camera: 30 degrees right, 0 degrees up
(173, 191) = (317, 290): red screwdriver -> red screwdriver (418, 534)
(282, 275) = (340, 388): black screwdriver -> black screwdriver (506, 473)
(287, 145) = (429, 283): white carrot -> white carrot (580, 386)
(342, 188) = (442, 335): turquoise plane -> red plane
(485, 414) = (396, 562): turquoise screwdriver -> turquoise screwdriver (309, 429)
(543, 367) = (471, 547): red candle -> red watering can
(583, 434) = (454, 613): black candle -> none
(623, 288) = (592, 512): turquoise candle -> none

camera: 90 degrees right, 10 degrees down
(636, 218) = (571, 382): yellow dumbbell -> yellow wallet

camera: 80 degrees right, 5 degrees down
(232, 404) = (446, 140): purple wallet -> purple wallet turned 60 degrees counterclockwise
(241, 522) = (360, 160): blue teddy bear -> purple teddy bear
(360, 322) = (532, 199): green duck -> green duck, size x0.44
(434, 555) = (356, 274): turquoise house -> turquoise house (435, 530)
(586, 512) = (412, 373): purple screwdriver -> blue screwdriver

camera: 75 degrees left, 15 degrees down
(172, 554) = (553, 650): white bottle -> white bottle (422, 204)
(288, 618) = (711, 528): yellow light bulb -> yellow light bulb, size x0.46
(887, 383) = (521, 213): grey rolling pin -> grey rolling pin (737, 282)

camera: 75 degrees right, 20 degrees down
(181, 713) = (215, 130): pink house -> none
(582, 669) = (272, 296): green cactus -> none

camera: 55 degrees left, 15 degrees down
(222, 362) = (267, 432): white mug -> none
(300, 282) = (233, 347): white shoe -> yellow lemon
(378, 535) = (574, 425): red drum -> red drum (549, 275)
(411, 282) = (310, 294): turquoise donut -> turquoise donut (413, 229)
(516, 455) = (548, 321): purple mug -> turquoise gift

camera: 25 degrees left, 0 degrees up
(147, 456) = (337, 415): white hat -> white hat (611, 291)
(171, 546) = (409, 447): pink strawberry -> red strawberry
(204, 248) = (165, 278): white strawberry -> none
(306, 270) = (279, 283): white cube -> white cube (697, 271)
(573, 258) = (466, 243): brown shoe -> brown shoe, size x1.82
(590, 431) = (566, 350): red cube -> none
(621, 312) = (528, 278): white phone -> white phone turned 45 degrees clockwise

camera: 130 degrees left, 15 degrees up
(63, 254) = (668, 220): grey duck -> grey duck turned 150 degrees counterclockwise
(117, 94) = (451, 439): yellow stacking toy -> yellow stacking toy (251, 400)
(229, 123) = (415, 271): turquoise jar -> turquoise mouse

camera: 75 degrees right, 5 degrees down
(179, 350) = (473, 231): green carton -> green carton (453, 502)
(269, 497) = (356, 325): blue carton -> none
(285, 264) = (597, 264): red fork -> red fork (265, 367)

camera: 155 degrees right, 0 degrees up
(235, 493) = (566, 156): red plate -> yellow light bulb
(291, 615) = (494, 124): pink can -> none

▬▬▬▬▬▬

Copy each line of the preceding data that contains the string "screwdriver".

(173, 191) = (317, 290): red screwdriver -> red screwdriver (418, 534)
(282, 275) = (340, 388): black screwdriver -> black screwdriver (506, 473)
(485, 414) = (396, 562): turquoise screwdriver -> turquoise screwdriver (309, 429)
(586, 512) = (412, 373): purple screwdriver -> blue screwdriver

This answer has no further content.